<<<<

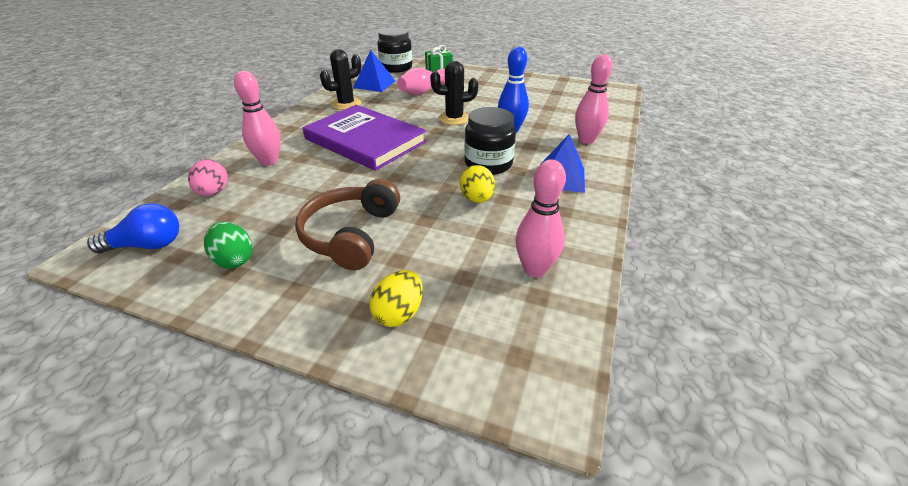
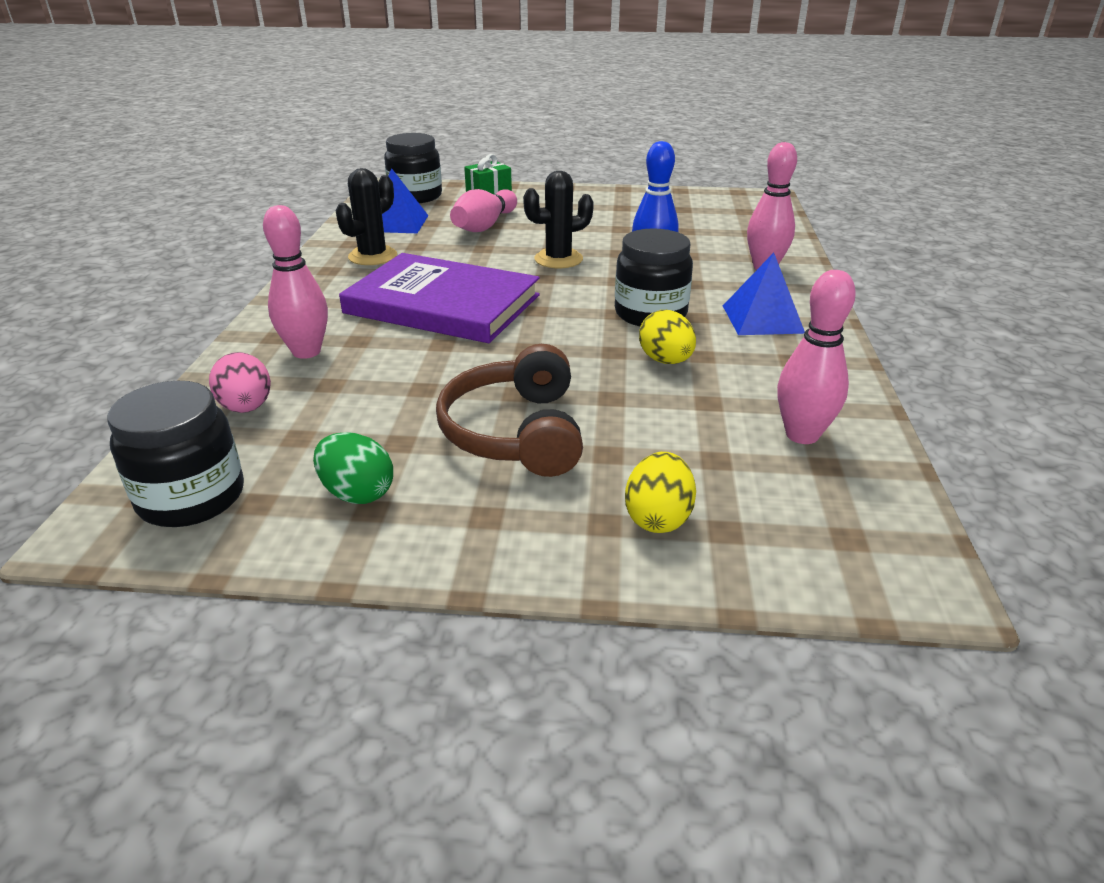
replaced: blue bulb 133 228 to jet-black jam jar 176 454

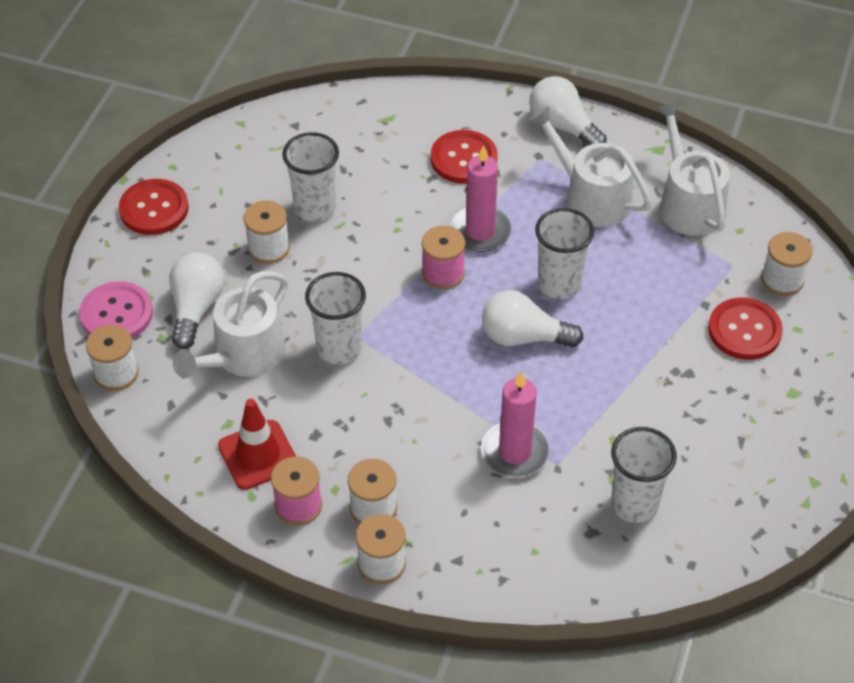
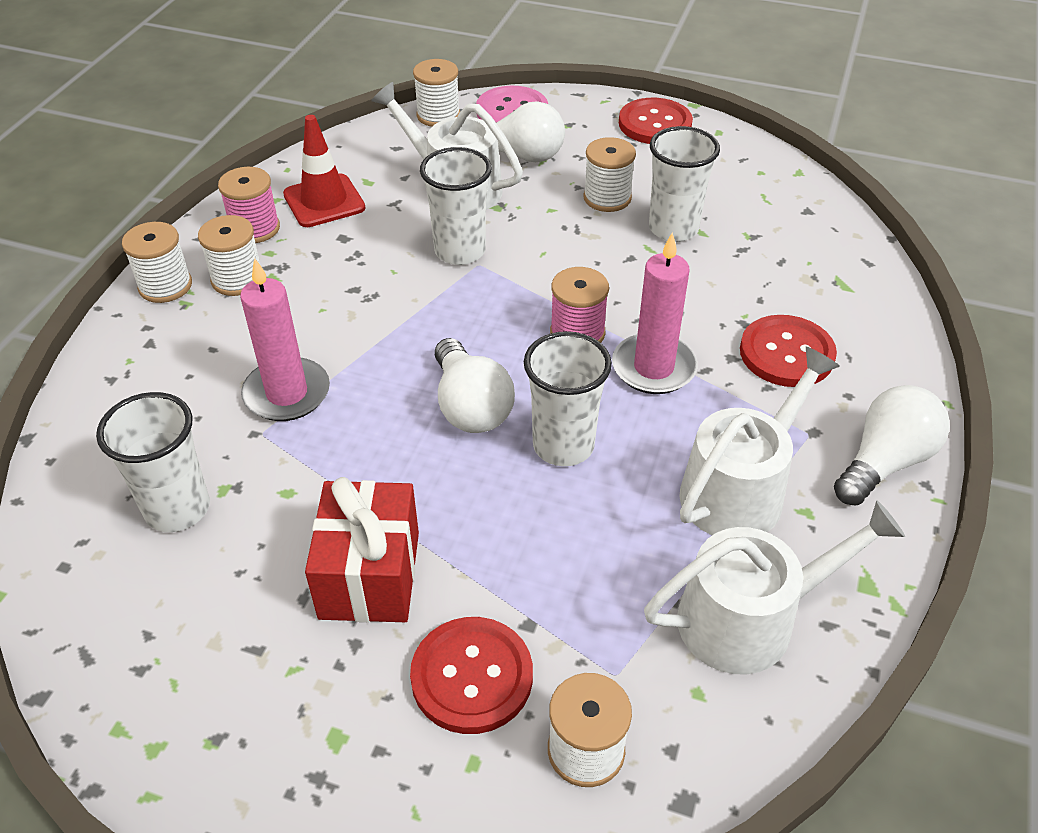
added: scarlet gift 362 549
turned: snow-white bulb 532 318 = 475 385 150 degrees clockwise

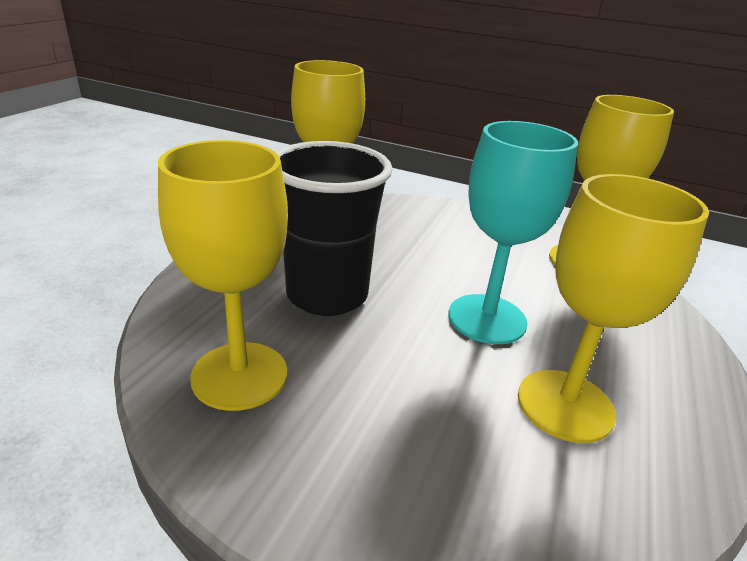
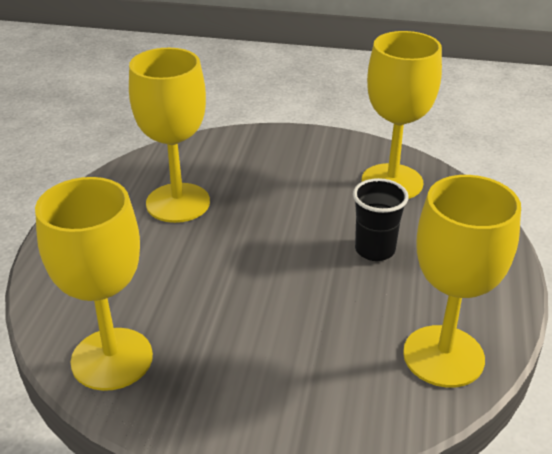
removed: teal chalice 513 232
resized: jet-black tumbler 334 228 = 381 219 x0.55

>>>>

Exercise instructions: Without including any picture, write out the material above exactly.

Exercise answer:
replaced: blue bulb 133 228 to jet-black jam jar 176 454

added: scarlet gift 362 549
turned: snow-white bulb 532 318 = 475 385 150 degrees clockwise

removed: teal chalice 513 232
resized: jet-black tumbler 334 228 = 381 219 x0.55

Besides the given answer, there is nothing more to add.